**Task objective**
The pictures get dropped, while every remaining part of the listing is copied exactly.

----------------

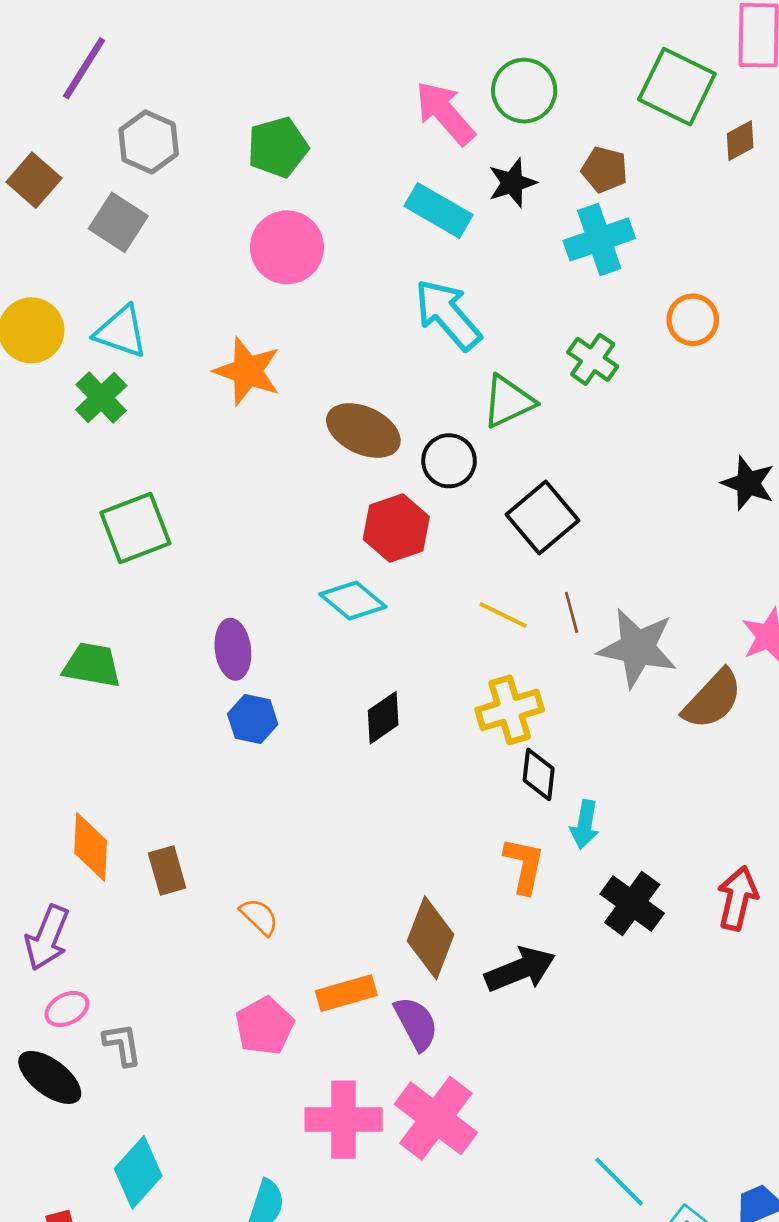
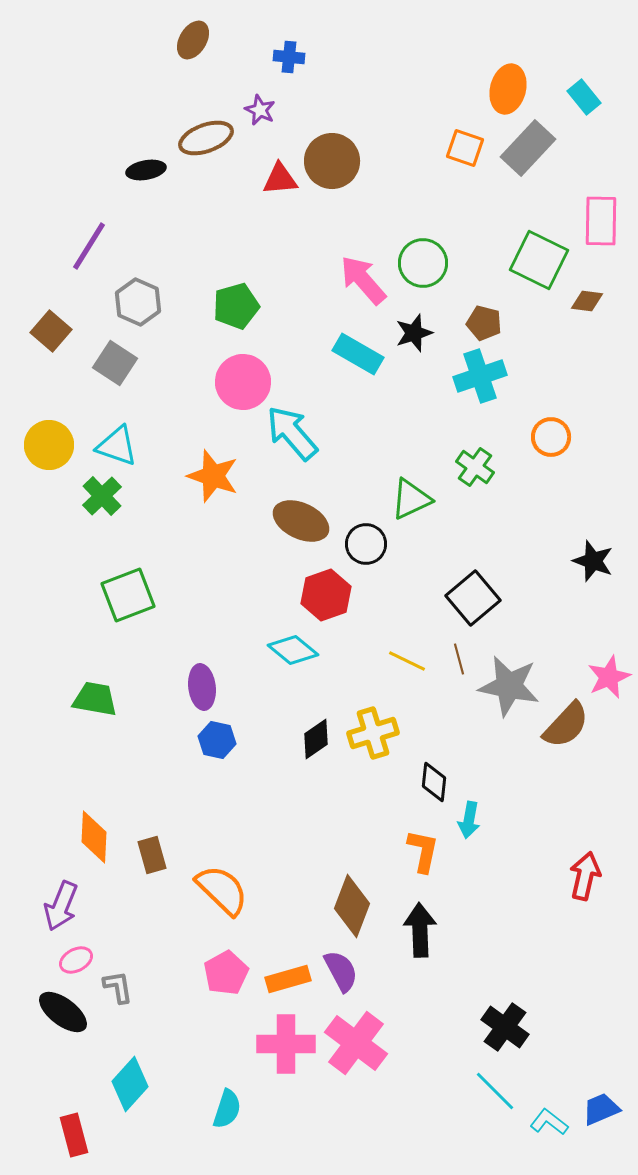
brown diamond: (740, 141) -> (587, 301), turned 36
cyan arrow: (448, 315) -> (292, 433), moved
black square: (543, 517) -> (473, 598), moved
yellow cross: (510, 710) -> (373, 733), moved
black cross: (632, 904) -> (505, 1027), moved
orange semicircle: (259, 917) -> (222, 890), size x1.8
black arrow: (520, 969) -> (420, 930), turned -70
orange rectangle: (346, 993) -> (288, 979), moved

----------------

**Written solution**
brown diamond: (740, 141) -> (587, 301), turned 36
cyan arrow: (448, 315) -> (292, 433), moved
black square: (543, 517) -> (473, 598), moved
yellow cross: (510, 710) -> (373, 733), moved
black cross: (632, 904) -> (505, 1027), moved
orange semicircle: (259, 917) -> (222, 890), size x1.8
black arrow: (520, 969) -> (420, 930), turned -70
orange rectangle: (346, 993) -> (288, 979), moved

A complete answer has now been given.